To do: What is needed is an exact printout of all the data.

(Object state comparisons)

━━━━━━━━━━

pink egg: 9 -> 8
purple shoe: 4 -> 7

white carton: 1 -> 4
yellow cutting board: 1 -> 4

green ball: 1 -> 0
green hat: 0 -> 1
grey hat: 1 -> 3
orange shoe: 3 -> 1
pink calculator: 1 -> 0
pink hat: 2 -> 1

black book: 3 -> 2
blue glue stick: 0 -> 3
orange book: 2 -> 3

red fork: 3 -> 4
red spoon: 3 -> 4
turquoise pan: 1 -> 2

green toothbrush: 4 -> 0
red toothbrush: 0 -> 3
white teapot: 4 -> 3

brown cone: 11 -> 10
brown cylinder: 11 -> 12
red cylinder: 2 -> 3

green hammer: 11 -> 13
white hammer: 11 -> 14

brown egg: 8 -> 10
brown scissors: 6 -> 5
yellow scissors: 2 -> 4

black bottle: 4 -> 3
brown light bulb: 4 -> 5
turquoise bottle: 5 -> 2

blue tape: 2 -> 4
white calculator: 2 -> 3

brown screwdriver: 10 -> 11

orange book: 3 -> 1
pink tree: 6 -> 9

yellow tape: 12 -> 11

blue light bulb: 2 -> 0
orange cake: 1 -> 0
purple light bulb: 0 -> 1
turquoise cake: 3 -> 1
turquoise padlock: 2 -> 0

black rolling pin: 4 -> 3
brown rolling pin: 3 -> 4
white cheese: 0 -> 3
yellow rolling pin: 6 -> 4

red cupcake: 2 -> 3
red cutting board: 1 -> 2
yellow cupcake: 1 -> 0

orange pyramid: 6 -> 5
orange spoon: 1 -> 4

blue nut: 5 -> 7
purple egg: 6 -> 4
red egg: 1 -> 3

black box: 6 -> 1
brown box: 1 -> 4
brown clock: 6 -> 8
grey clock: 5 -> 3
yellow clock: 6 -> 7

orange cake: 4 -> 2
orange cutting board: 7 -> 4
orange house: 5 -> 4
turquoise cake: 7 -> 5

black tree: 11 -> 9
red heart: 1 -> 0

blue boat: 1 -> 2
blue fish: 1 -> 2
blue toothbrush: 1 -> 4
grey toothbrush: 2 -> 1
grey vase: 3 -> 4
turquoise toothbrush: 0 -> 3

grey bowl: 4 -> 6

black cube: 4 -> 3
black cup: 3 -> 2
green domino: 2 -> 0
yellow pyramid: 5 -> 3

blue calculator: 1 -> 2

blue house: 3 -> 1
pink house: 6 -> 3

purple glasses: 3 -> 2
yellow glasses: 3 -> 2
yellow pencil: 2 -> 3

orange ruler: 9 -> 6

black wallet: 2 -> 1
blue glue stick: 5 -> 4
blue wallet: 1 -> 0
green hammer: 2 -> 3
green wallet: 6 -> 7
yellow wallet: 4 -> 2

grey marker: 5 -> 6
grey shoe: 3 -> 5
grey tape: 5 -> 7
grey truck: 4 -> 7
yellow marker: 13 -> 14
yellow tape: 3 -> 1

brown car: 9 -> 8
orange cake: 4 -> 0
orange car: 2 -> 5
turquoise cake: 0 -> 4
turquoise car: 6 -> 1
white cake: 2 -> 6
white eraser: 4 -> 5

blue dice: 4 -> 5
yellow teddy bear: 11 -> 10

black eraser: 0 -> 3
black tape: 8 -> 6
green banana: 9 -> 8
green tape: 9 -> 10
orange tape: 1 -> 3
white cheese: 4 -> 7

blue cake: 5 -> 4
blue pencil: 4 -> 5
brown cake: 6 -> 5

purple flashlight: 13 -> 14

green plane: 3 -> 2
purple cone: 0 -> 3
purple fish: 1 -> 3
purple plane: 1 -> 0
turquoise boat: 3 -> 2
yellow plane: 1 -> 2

━━━━━━━━━━

Response to this task:
pink egg: 9 -> 8
purple shoe: 4 -> 7

white carton: 1 -> 4
yellow cutting board: 1 -> 4

green ball: 1 -> 0
green hat: 0 -> 1
grey hat: 1 -> 3
orange shoe: 3 -> 1
pink calculator: 1 -> 0
pink hat: 2 -> 1

black book: 3 -> 2
blue glue stick: 0 -> 3
orange book: 2 -> 3

red fork: 3 -> 4
red spoon: 3 -> 4
turquoise pan: 1 -> 2

green toothbrush: 4 -> 0
red toothbrush: 0 -> 3
white teapot: 4 -> 3

brown cone: 11 -> 10
brown cylinder: 11 -> 12
red cylinder: 2 -> 3

green hammer: 11 -> 13
white hammer: 11 -> 14

brown egg: 8 -> 10
brown scissors: 6 -> 5
yellow scissors: 2 -> 4

black bottle: 4 -> 3
brown light bulb: 4 -> 5
turquoise bottle: 5 -> 2

blue tape: 2 -> 4
white calculator: 2 -> 3

brown screwdriver: 10 -> 11

orange book: 3 -> 1
pink tree: 6 -> 9

yellow tape: 12 -> 11

blue light bulb: 2 -> 0
orange cake: 1 -> 0
purple light bulb: 0 -> 1
turquoise cake: 3 -> 1
turquoise padlock: 2 -> 0

black rolling pin: 4 -> 3
brown rolling pin: 3 -> 4
white cheese: 0 -> 3
yellow rolling pin: 6 -> 4

red cupcake: 2 -> 3
red cutting board: 1 -> 2
yellow cupcake: 1 -> 0

orange pyramid: 6 -> 5
orange spoon: 1 -> 4

blue nut: 5 -> 7
purple egg: 6 -> 4
red egg: 1 -> 3

black box: 6 -> 1
brown box: 1 -> 4
brown clock: 6 -> 8
grey clock: 5 -> 3
yellow clock: 6 -> 7

orange cake: 4 -> 2
orange cutting board: 7 -> 4
orange house: 5 -> 4
turquoise cake: 7 -> 5

black tree: 11 -> 9
red heart: 1 -> 0

blue boat: 1 -> 2
blue fish: 1 -> 2
blue toothbrush: 1 -> 4
grey toothbrush: 2 -> 1
grey vase: 3 -> 4
turquoise toothbrush: 0 -> 3

grey bowl: 4 -> 6

black cube: 4 -> 3
black cup: 3 -> 2
green domino: 2 -> 0
yellow pyramid: 5 -> 3

blue calculator: 1 -> 2

blue house: 3 -> 1
pink house: 6 -> 3

purple glasses: 3 -> 2
yellow glasses: 3 -> 2
yellow pencil: 2 -> 3

orange ruler: 9 -> 6

black wallet: 2 -> 1
blue glue stick: 5 -> 4
blue wallet: 1 -> 0
green hammer: 2 -> 3
green wallet: 6 -> 7
yellow wallet: 4 -> 2

grey marker: 5 -> 6
grey shoe: 3 -> 5
grey tape: 5 -> 7
grey truck: 4 -> 7
yellow marker: 13 -> 14
yellow tape: 3 -> 1

brown car: 9 -> 8
orange cake: 4 -> 0
orange car: 2 -> 5
turquoise cake: 0 -> 4
turquoise car: 6 -> 1
white cake: 2 -> 6
white eraser: 4 -> 5

blue dice: 4 -> 5
yellow teddy bear: 11 -> 10

black eraser: 0 -> 3
black tape: 8 -> 6
green banana: 9 -> 8
green tape: 9 -> 10
orange tape: 1 -> 3
white cheese: 4 -> 7

blue cake: 5 -> 4
blue pencil: 4 -> 5
brown cake: 6 -> 5

purple flashlight: 13 -> 14

green plane: 3 -> 2
purple cone: 0 -> 3
purple fish: 1 -> 3
purple plane: 1 -> 0
turquoise boat: 3 -> 2
yellow plane: 1 -> 2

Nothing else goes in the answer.